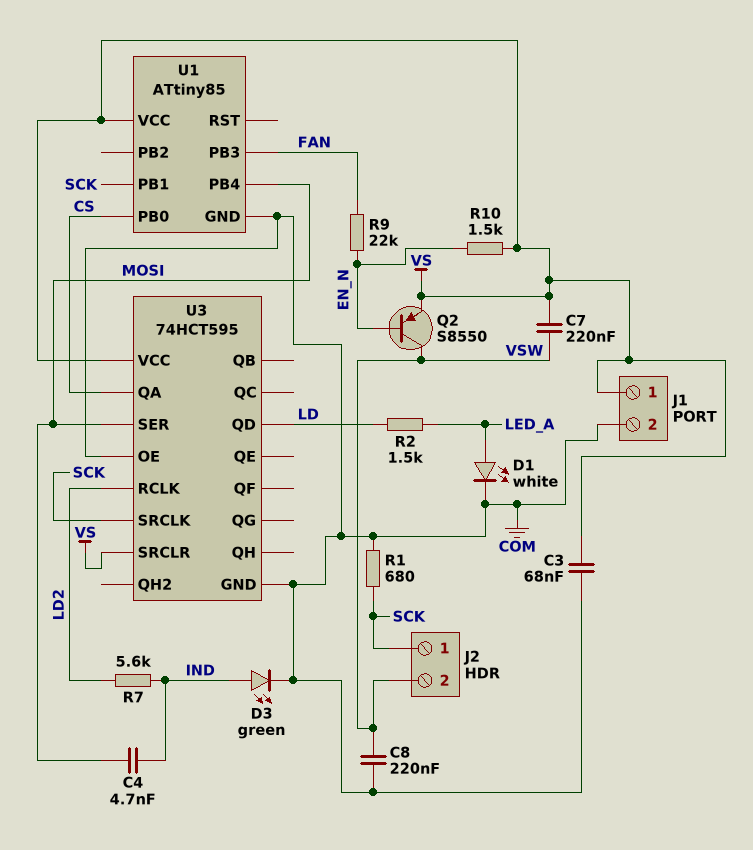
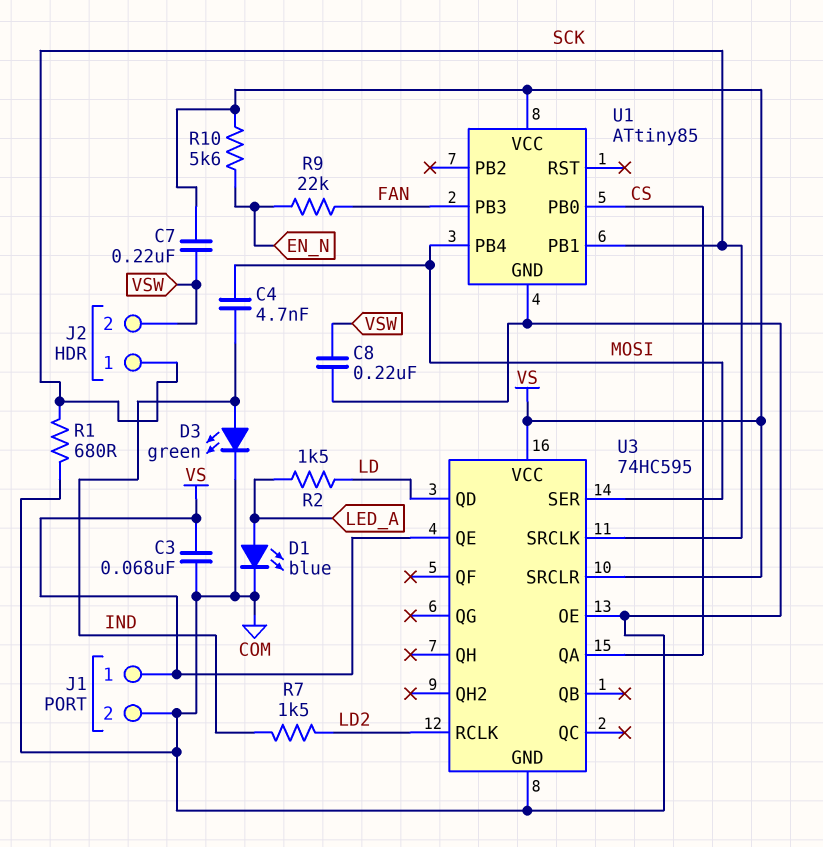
D1: LED white (A LED_A, K COM) -> LED blue (A LED_A, K COM)
Q2: PNP S8550 (B EN_N, C VSW, E VS) -> none
R7: 5.6k (IND, LD2) -> 1.5k (IND, LD2)
R10: 1.5k (EN_N, VS) -> 5.6k (EN_N, VS)
U3: 74HCT595 -> 74HC595
U3 pin QE: none -> VS

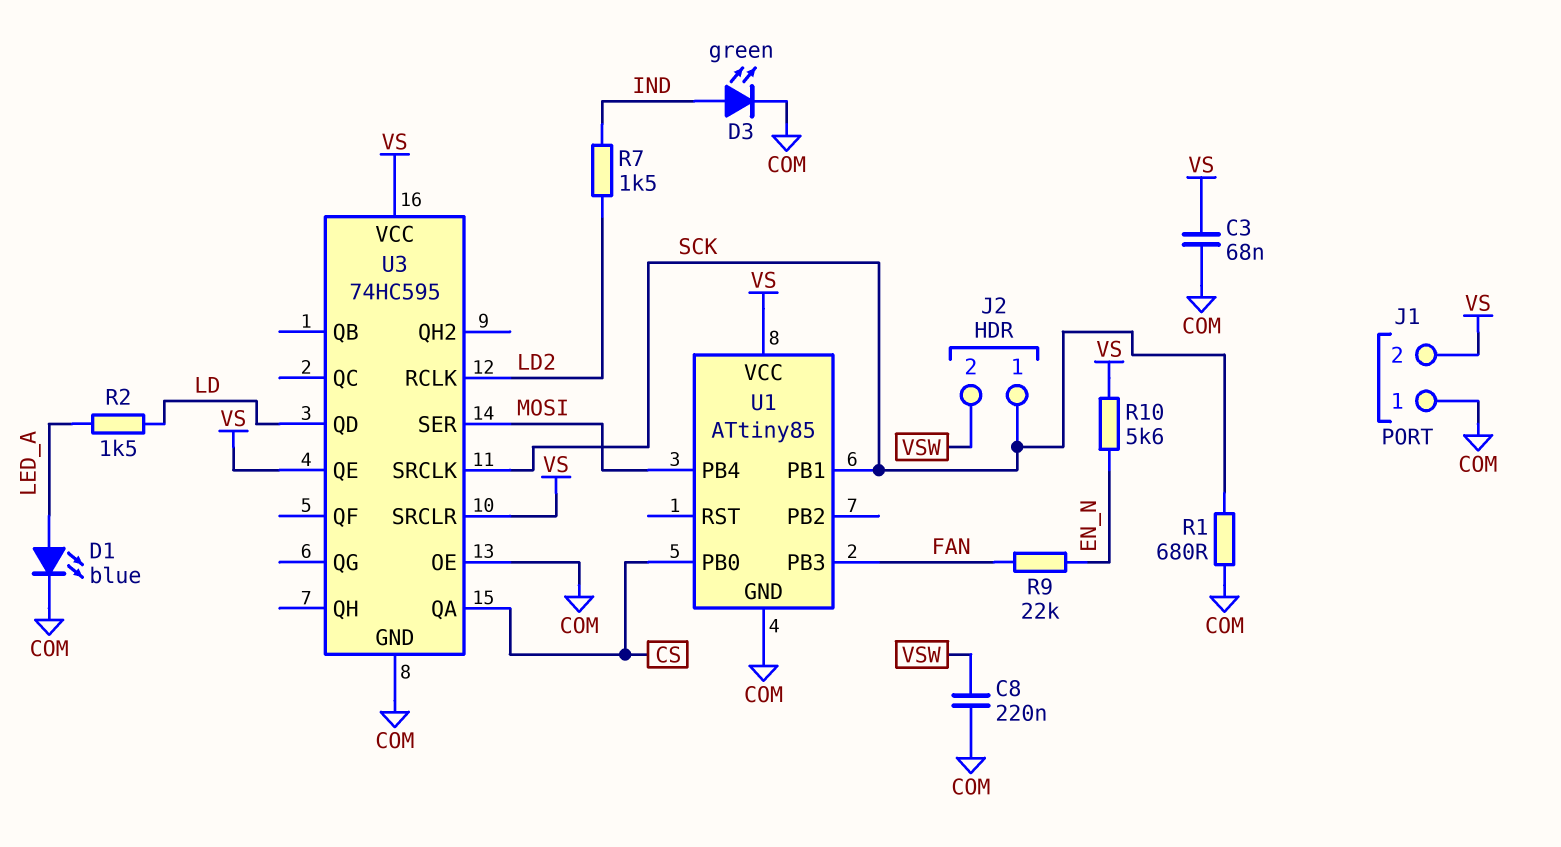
C4: 4.7nF (IND, MOSI) -> none
C7: 220nF (VS, VSW) -> none
J1 pin 1: VS -> COM
J1 pin 2: COM -> VS

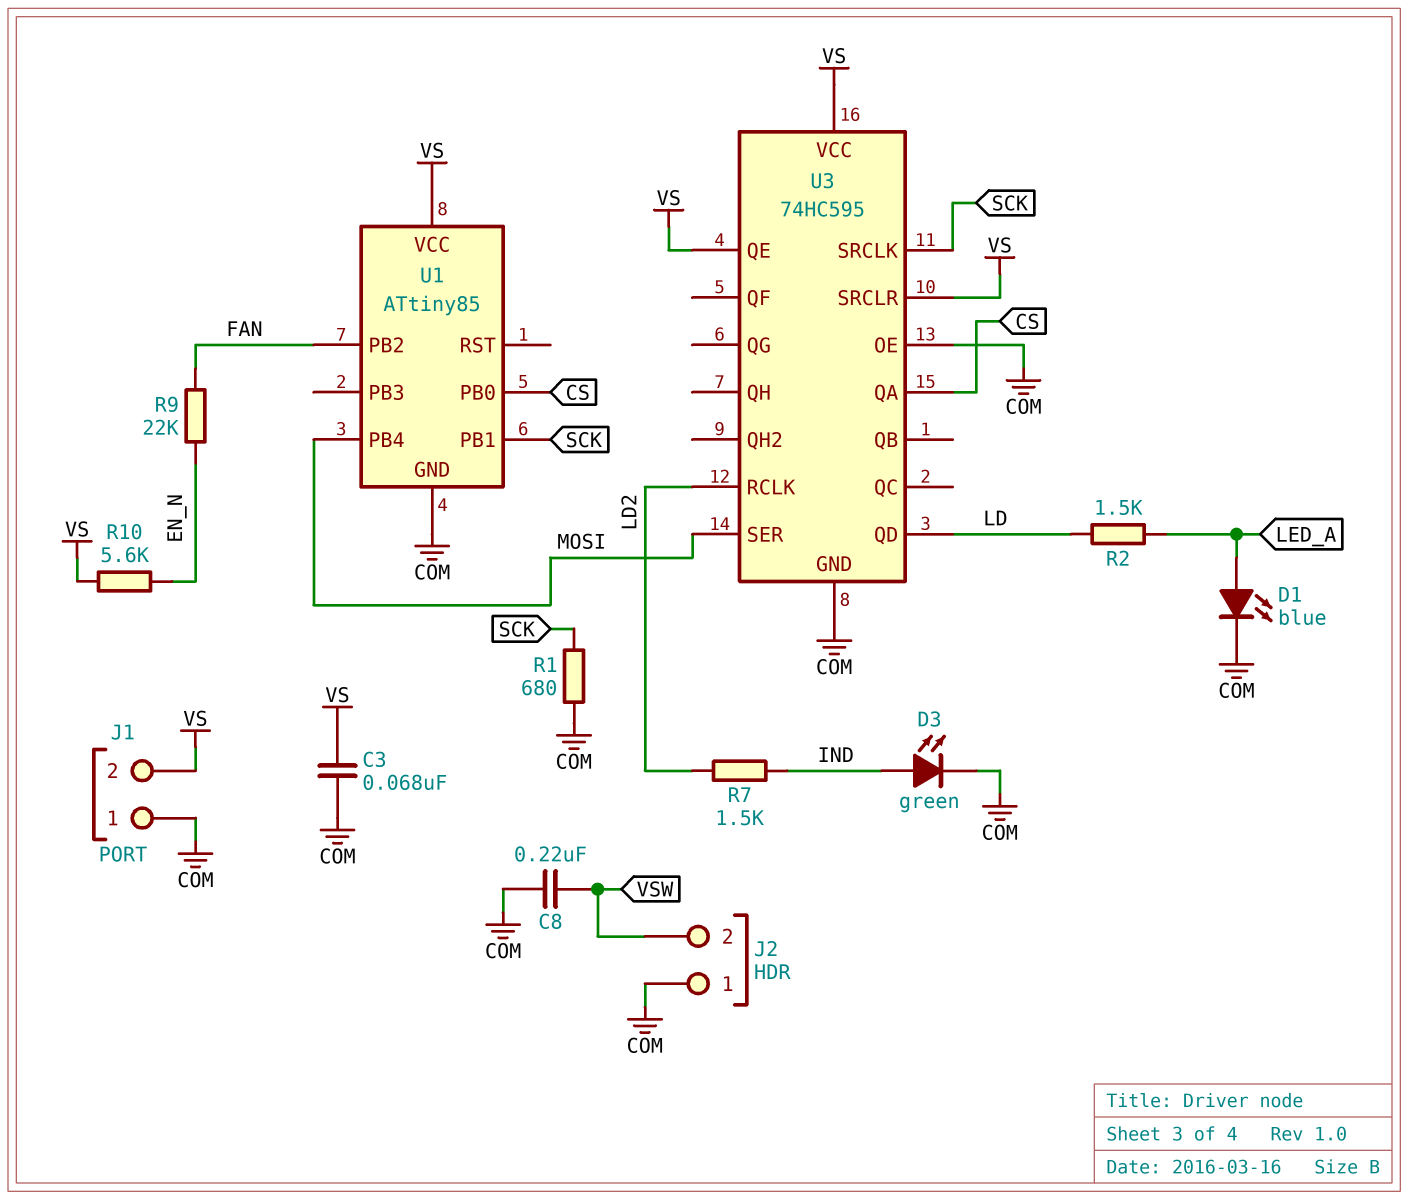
J2 pin 1: SCK -> COM
U1 pin PB2: none -> FAN
U1 pin PB3: FAN -> none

EXERCISE INSTRUCTIONS
Could you restate every record above word for word, dropping the pictures?

EXERCISE SOLUTION
D1: LED white (A LED_A, K COM) -> LED blue (A LED_A, K COM)
Q2: PNP S8550 (B EN_N, C VSW, E VS) -> none
R7: 5.6k (IND, LD2) -> 1.5k (IND, LD2)
R10: 1.5k (EN_N, VS) -> 5.6k (EN_N, VS)
U3: 74HCT595 -> 74HC595
U3 pin QE: none -> VS

C4: 4.7nF (IND, MOSI) -> none
C7: 220nF (VS, VSW) -> none
J1 pin 1: VS -> COM
J1 pin 2: COM -> VS

J2 pin 1: SCK -> COM
U1 pin PB2: none -> FAN
U1 pin PB3: FAN -> none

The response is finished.